• **PROBLEM TO WORK ON**
If a line below includes the string "resized", copy it.
━━━━━ RECORDS SHOWN ━━━━━
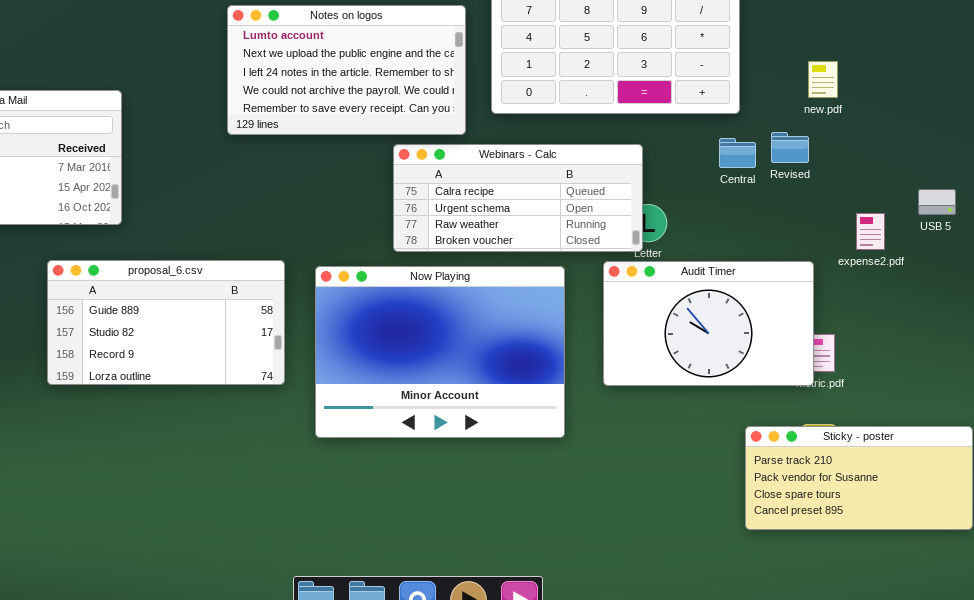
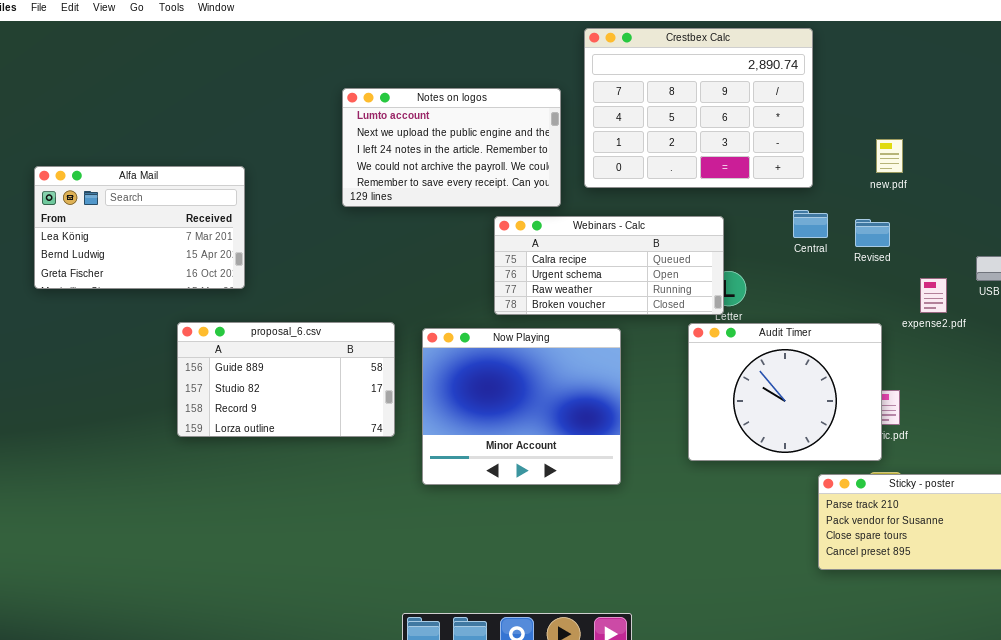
Revised: [771,132,809,163] -> [855,219,890,247], moved
Audit Timer: [603,261,814,386] -> [688,323,882,461], resized
Now Playing: [315,266,565,438] -> [422,328,621,485], resized

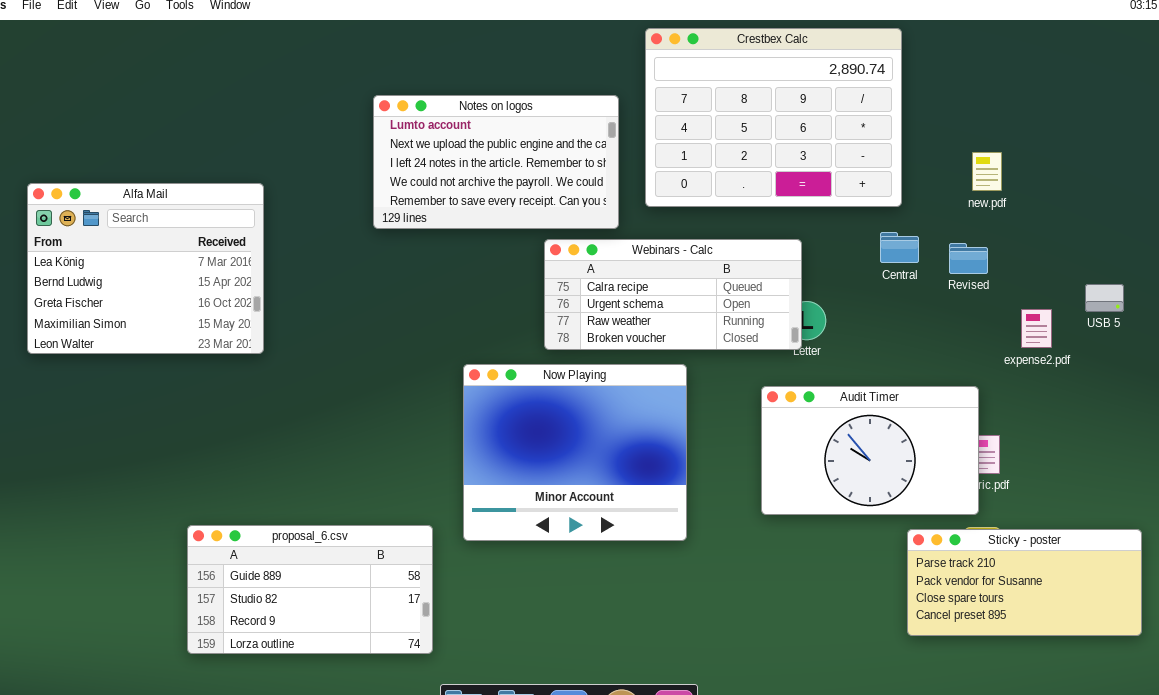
Alfa Mail: [34,166,245,289] -> [27,183,264,354], resized
proposal_6.csv: [177,322,395,437] -> [187,525,433,654], moved
Audit Timer: [688,323,882,461] -> [761,386,979,515], resized

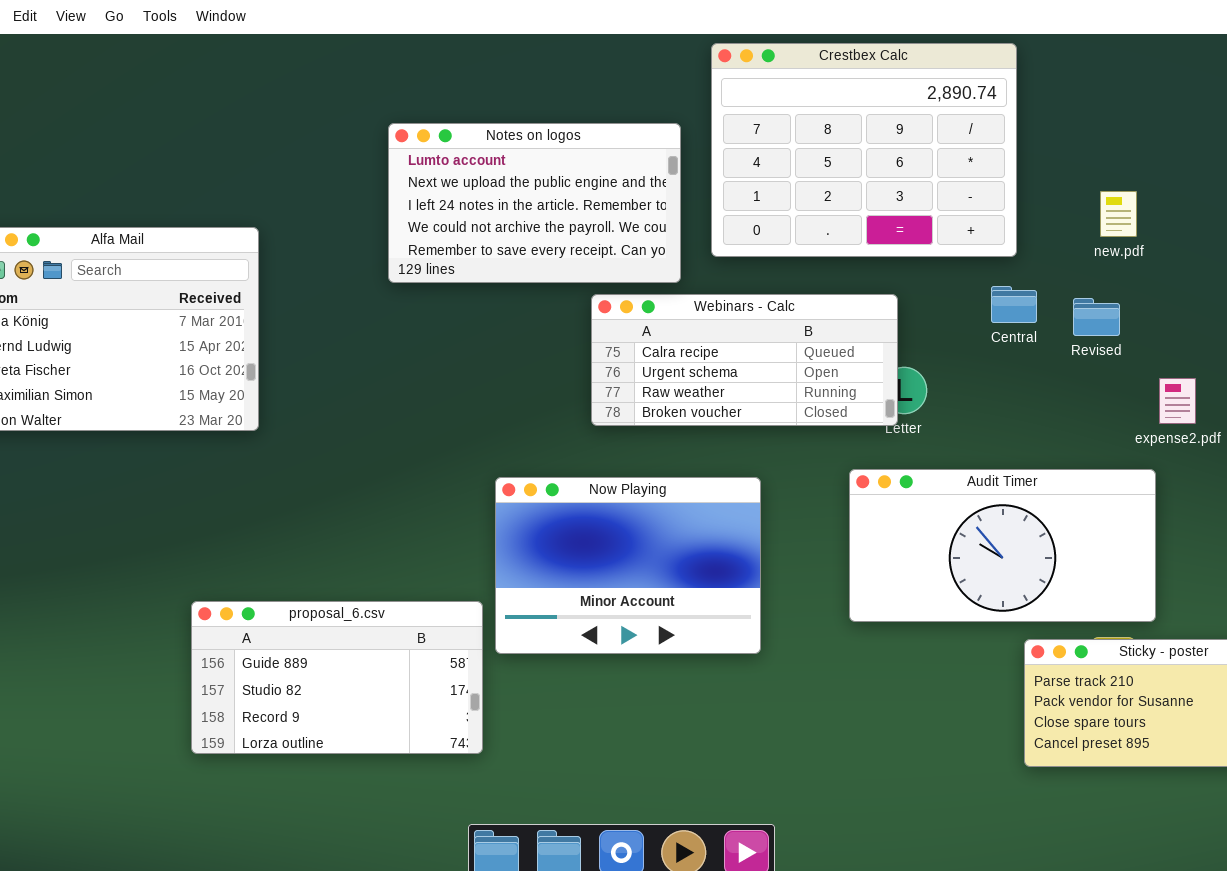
Now Playing: [463,364,687,541] -> [495,477,761,654], resized
Audit Timer: [761,386,979,515] -> [849,469,1156,622], resized
proposal_6.csv: [187,525,433,654] -> [191,601,483,754], moved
━━━━━
• **ANSWER FOR THE TASK**
Audit Timer: [603,261,814,386] -> [688,323,882,461], resized
Now Playing: [315,266,565,438] -> [422,328,621,485], resized
Alfa Mail: [34,166,245,289] -> [27,183,264,354], resized
Audit Timer: [688,323,882,461] -> [761,386,979,515], resized
Now Playing: [463,364,687,541] -> [495,477,761,654], resized
Audit Timer: [761,386,979,515] -> [849,469,1156,622], resized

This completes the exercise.